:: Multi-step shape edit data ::

-------

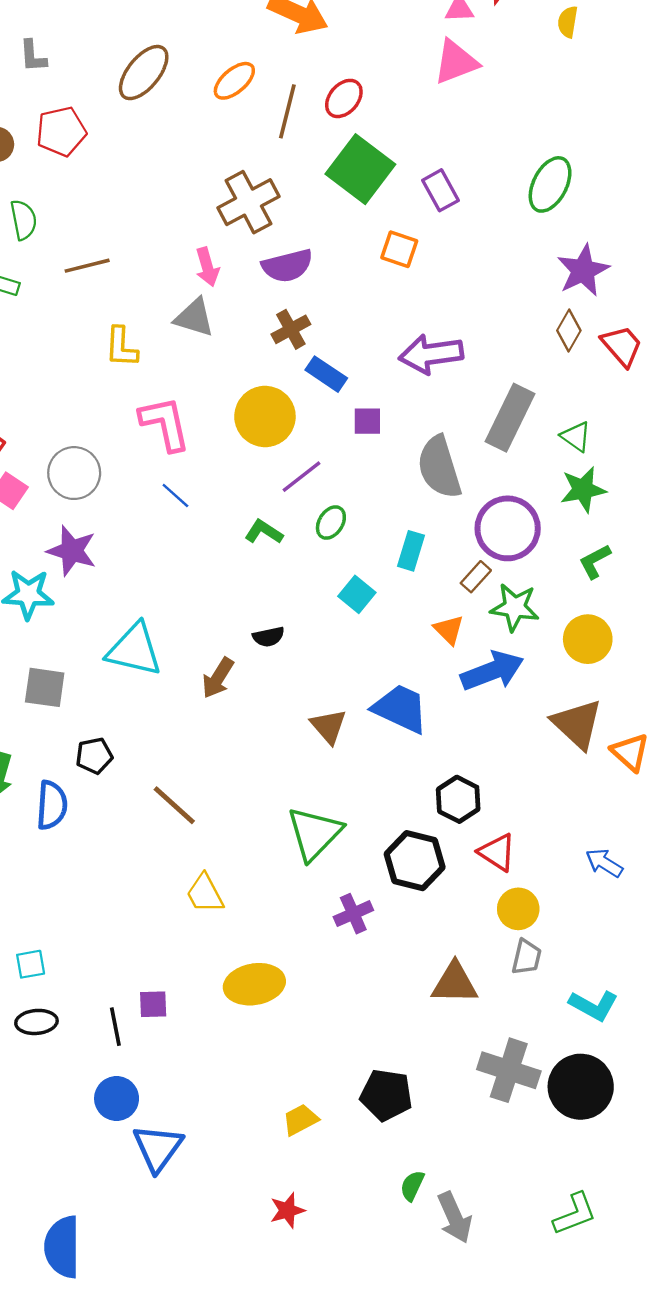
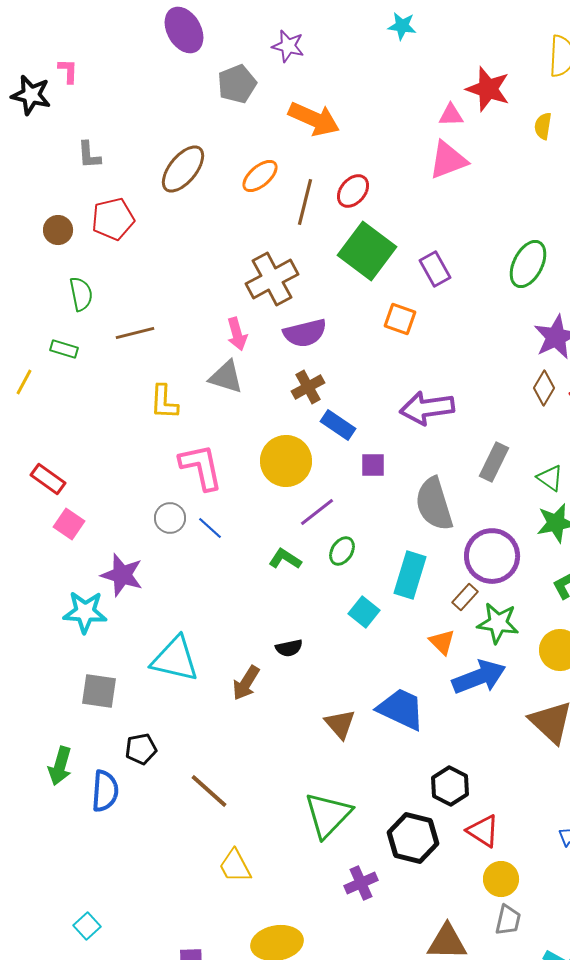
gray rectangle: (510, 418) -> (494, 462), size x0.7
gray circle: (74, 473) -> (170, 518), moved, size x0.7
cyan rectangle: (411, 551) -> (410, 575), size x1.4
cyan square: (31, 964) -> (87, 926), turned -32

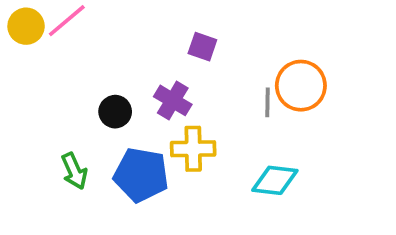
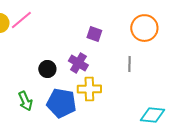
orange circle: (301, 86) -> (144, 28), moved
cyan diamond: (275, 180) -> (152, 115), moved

-------

:: WHAT THE TASK REQUIRES ::
Across the entries, tally every line that contains the word "gray" and report the sum by itself.

:: EXERCISE ANSWER ::
2